====== Input

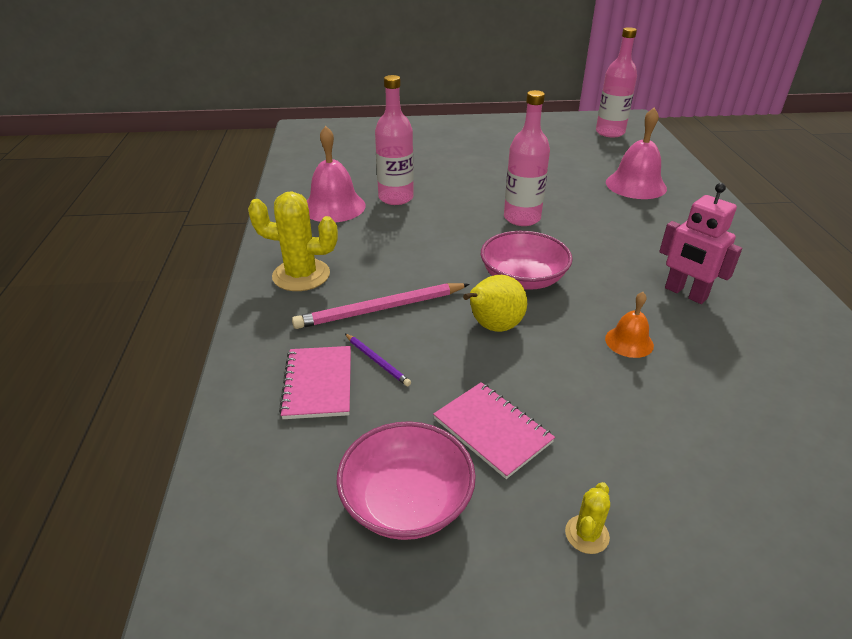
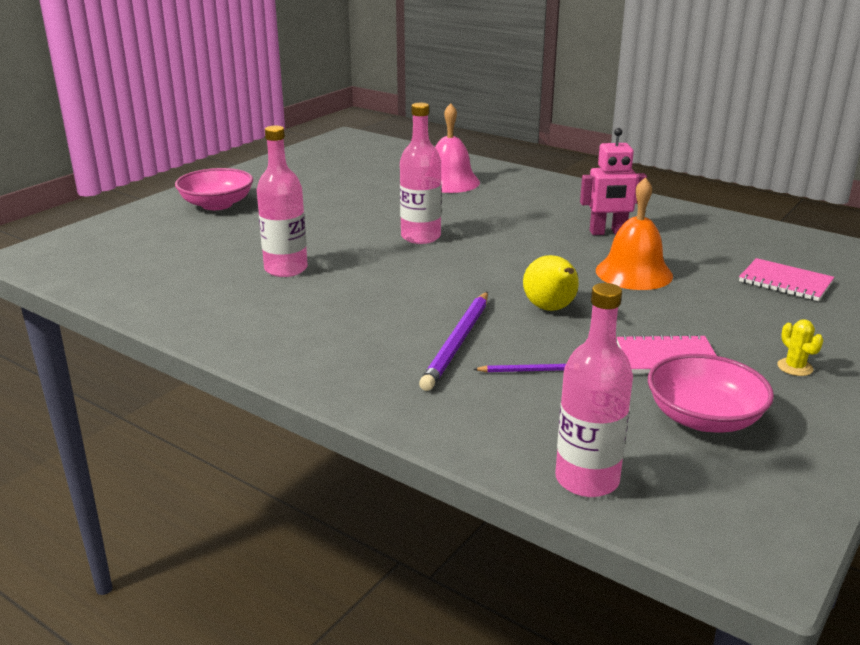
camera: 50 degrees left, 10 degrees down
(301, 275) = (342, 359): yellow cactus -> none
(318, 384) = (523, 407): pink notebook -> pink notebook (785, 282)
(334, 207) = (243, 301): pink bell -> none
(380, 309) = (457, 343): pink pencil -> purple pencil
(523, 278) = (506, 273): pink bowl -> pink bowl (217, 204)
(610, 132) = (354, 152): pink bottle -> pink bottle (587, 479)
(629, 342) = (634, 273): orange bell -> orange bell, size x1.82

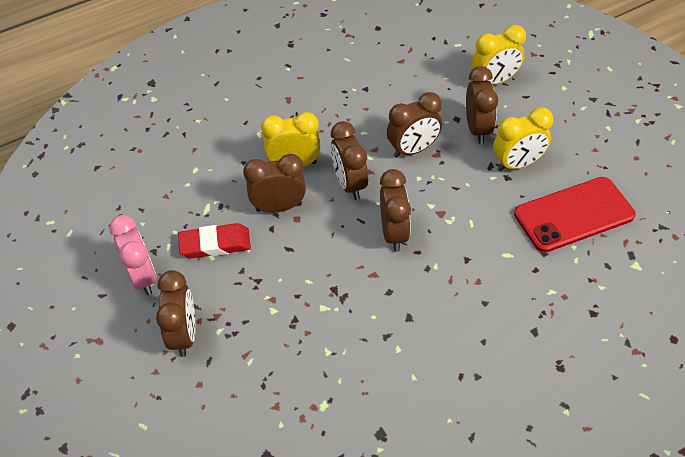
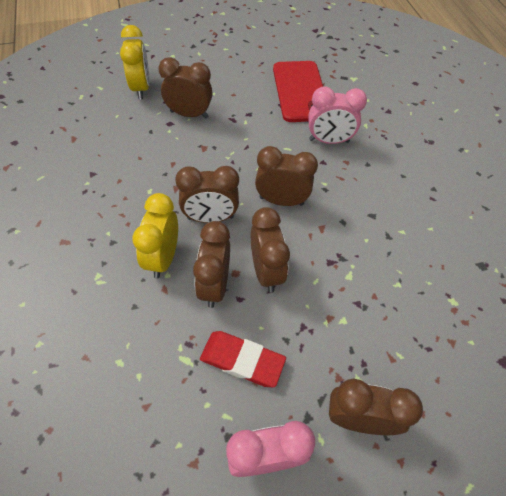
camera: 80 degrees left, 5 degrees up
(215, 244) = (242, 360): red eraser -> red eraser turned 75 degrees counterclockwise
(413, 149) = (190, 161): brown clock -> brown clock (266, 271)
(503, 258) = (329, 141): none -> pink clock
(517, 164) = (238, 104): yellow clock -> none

============

Aim of the task =
Note every line above where the string "degrees" shows up, and copy those lines.

Reply to the task =
camera: 50 degrees left, 10 degrees down
camera: 80 degrees left, 5 degrees up
(215, 244) = (242, 360): red eraser -> red eraser turned 75 degrees counterclockwise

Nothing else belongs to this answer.